## PROBLEM TO SOLVE
Could you please find each line in the records that contains the word "green" and copy it?

## MATERIAL SHOWN
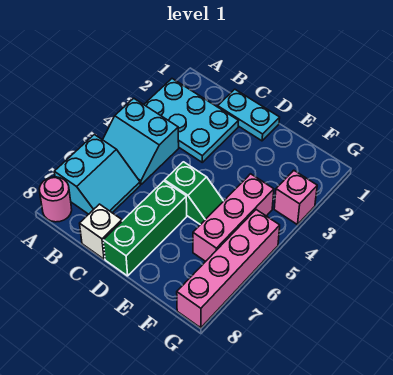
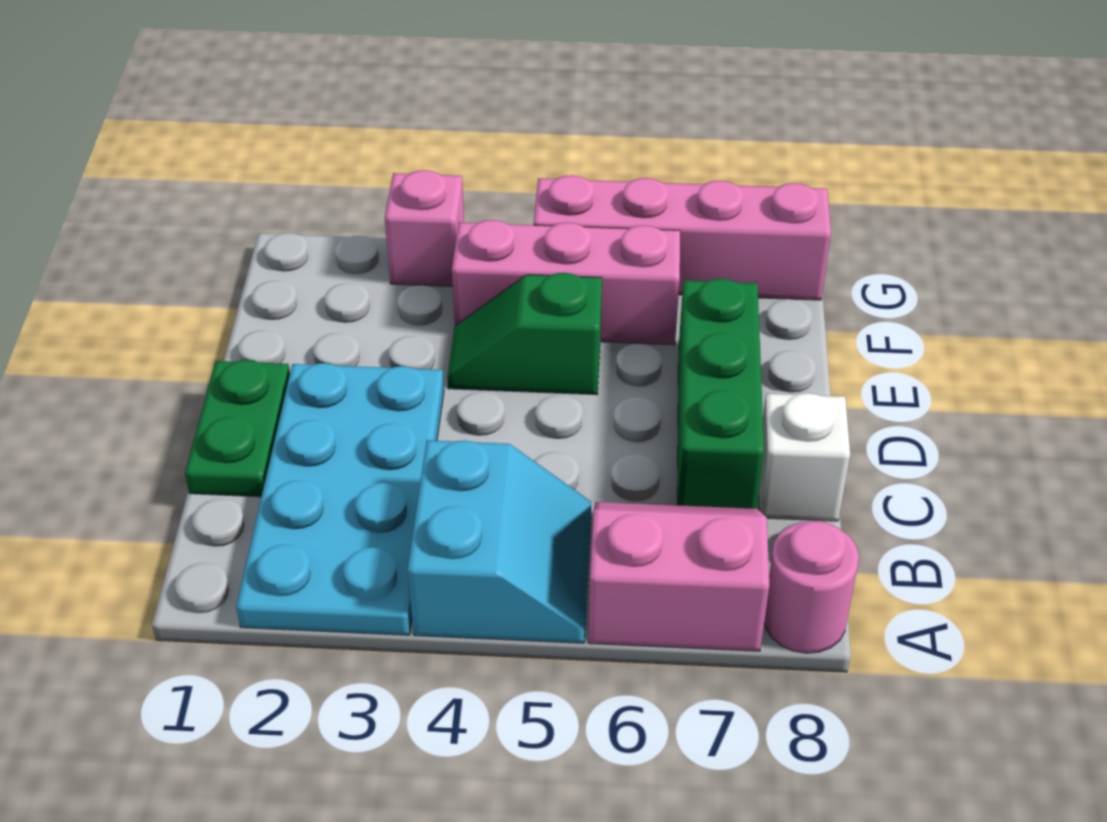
cyan 2x3 plate [144,79,238,162] -> cyan 2x4 plate [236,363,444,635]
cyan 2x2 slope [54,135,140,214] -> pink 2x2 slope [588,502,769,651]
cyan 1x2 plate [218,89,280,141] -> green 1x2 plate [185,360,290,497]
green 1x2 slope [165,162,223,225] -> green 1x2 slope turned to [447,273,602,395]
green 1x3 brick [103,181,187,276] -> green 1x3 brick turned to [677,278,764,509]

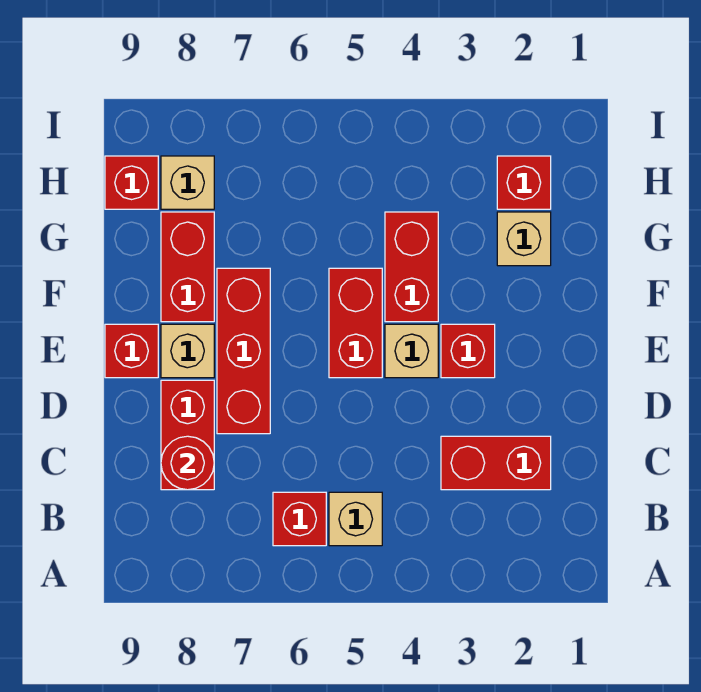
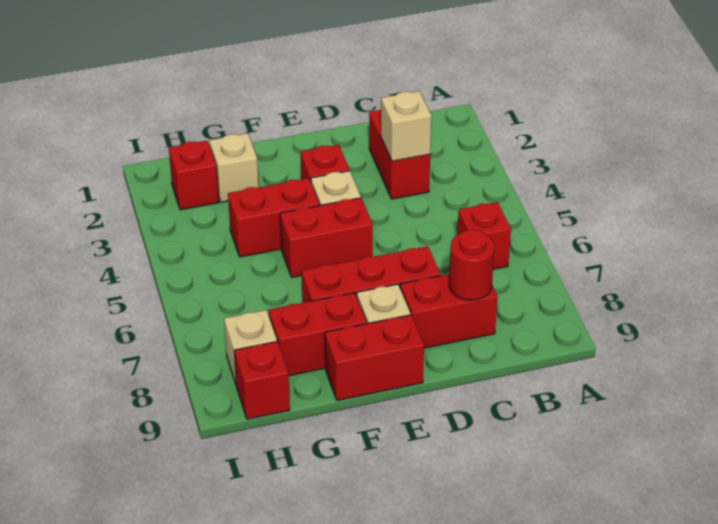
tan 1x1 brick [329,492,382,546] -> tan 1x1 brick moved to [381,91,432,161]
red 1x1 brick [105,324,158,378] -> red 1x2 brick [325,315,424,401]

## ANSWER TO THE EXERCISE
cyan 1x2 plate [218,89,280,141] -> green 1x2 plate [185,360,290,497]
green 1x2 slope [165,162,223,225] -> green 1x2 slope turned to [447,273,602,395]
green 1x3 brick [103,181,187,276] -> green 1x3 brick turned to [677,278,764,509]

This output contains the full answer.